ACTION ITEM:
Copy word for word the lines in the records below, starting at the line with "SW202: button (GND, N10) -> button (N10, VA)" and ending at the line with "R201: 1.5k (N9, N10) -> 1.5k (GND, N10)". Skip the pictures.

GIVEN RECORDS:
----------------
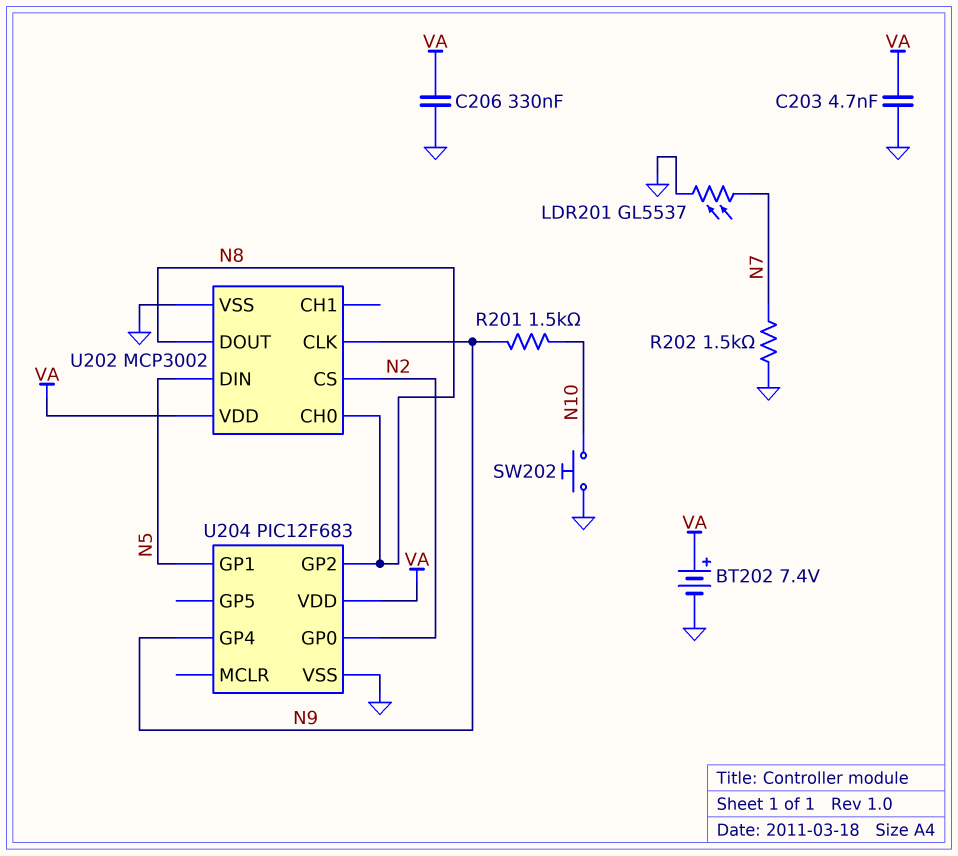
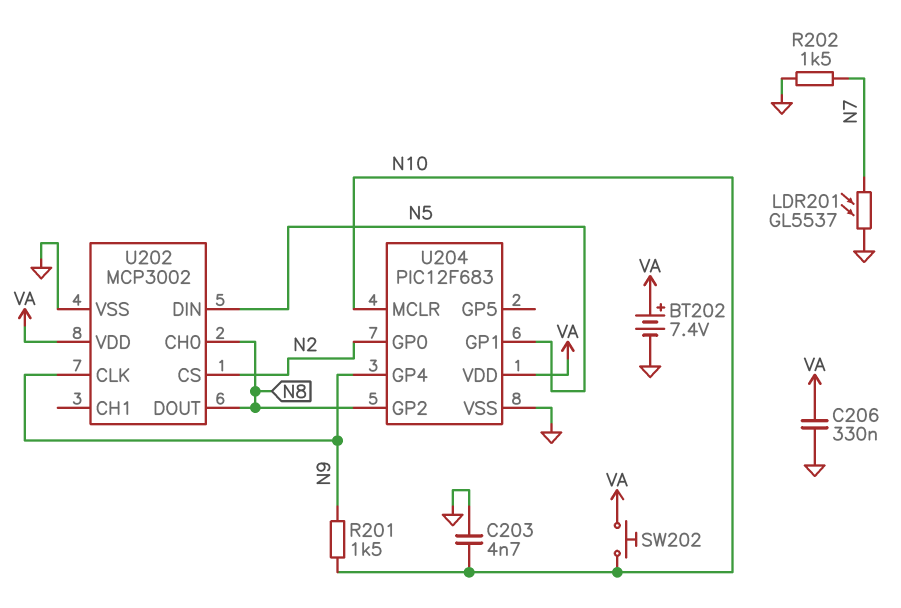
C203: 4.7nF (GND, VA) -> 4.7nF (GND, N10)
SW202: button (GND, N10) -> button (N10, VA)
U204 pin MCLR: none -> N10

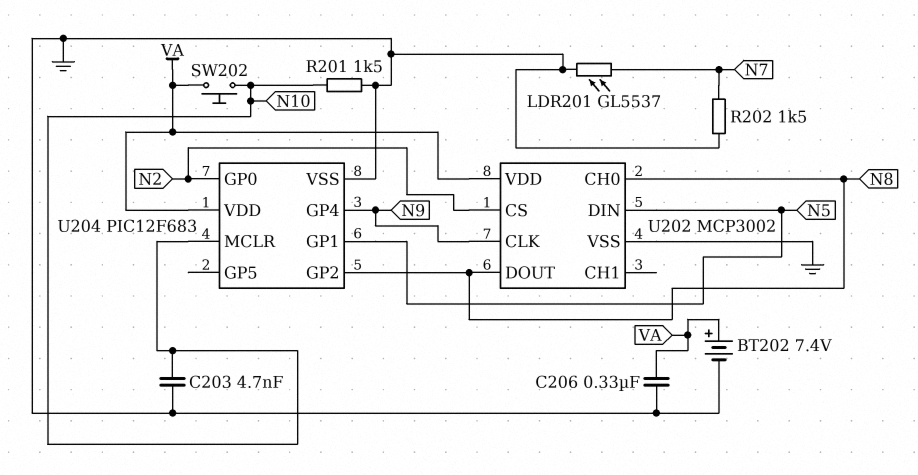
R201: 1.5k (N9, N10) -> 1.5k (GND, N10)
----------------
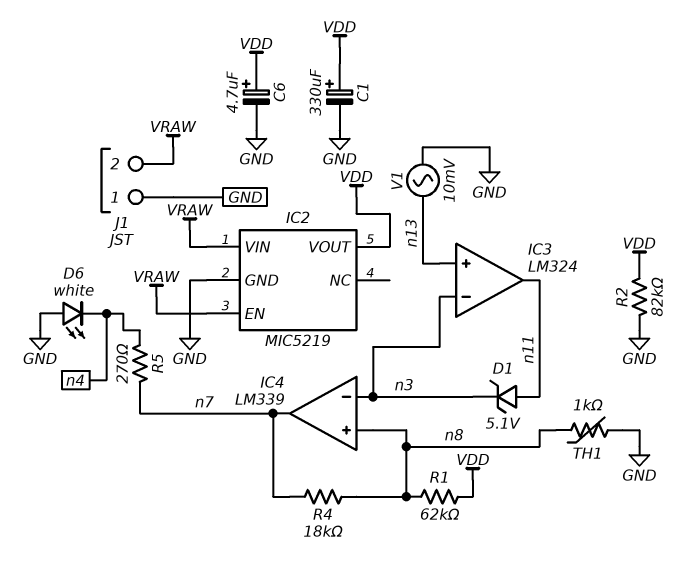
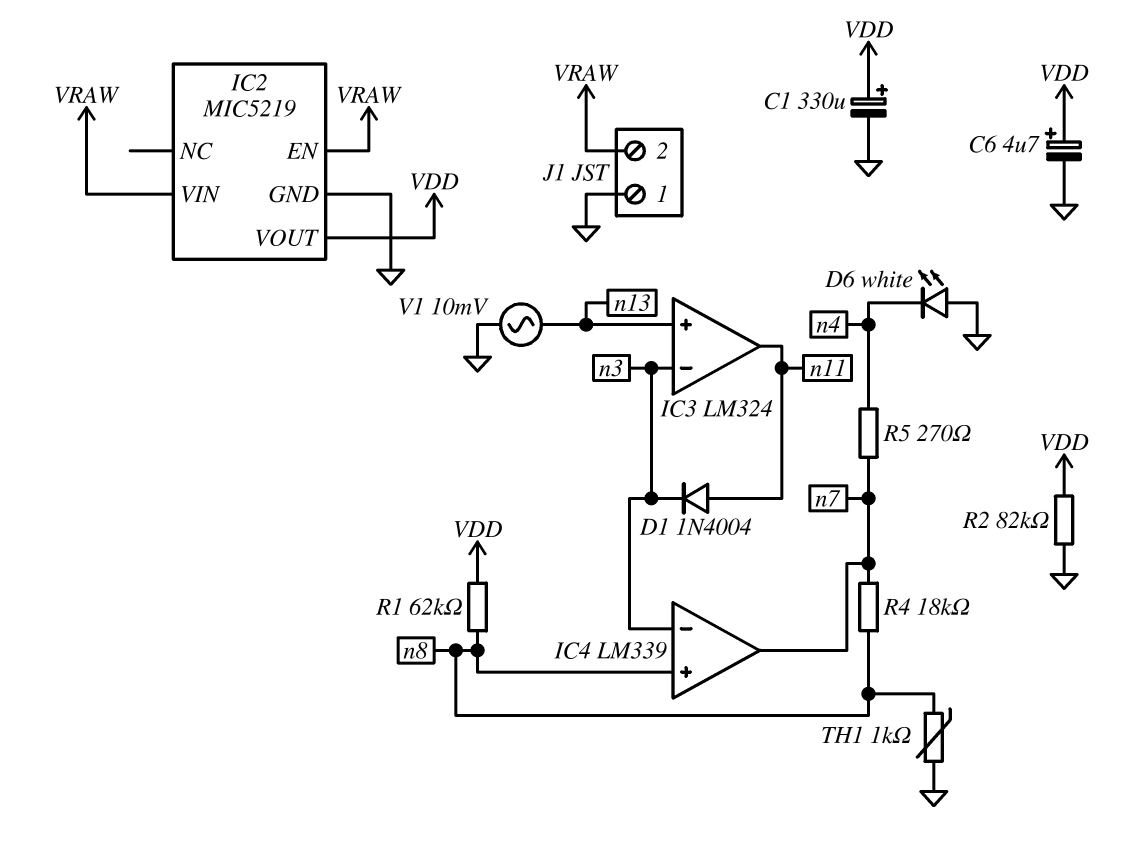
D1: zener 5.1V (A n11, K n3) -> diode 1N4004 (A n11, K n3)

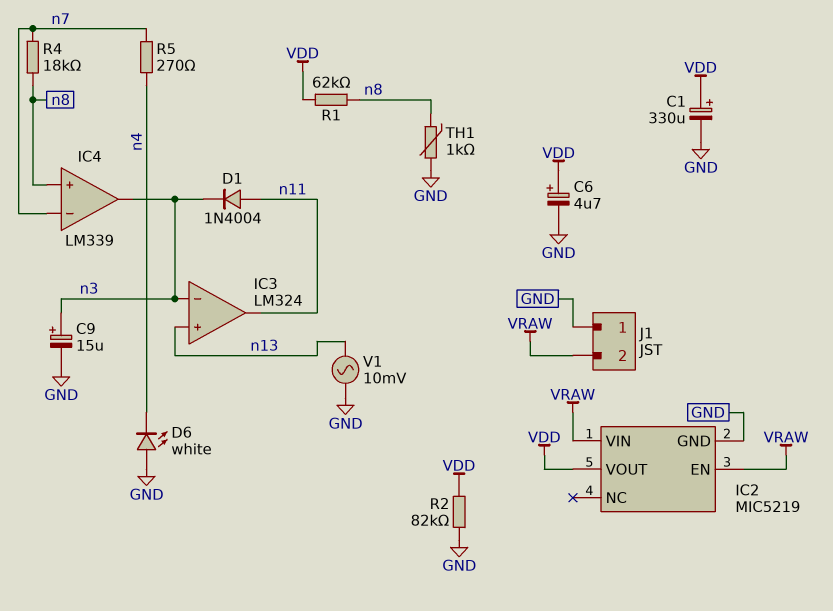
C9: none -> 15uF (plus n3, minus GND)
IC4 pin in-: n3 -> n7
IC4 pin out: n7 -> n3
----------------
SOLUTION:
SW202: button (GND, N10) -> button (N10, VA)
U204 pin MCLR: none -> N10

R201: 1.5k (N9, N10) -> 1.5k (GND, N10)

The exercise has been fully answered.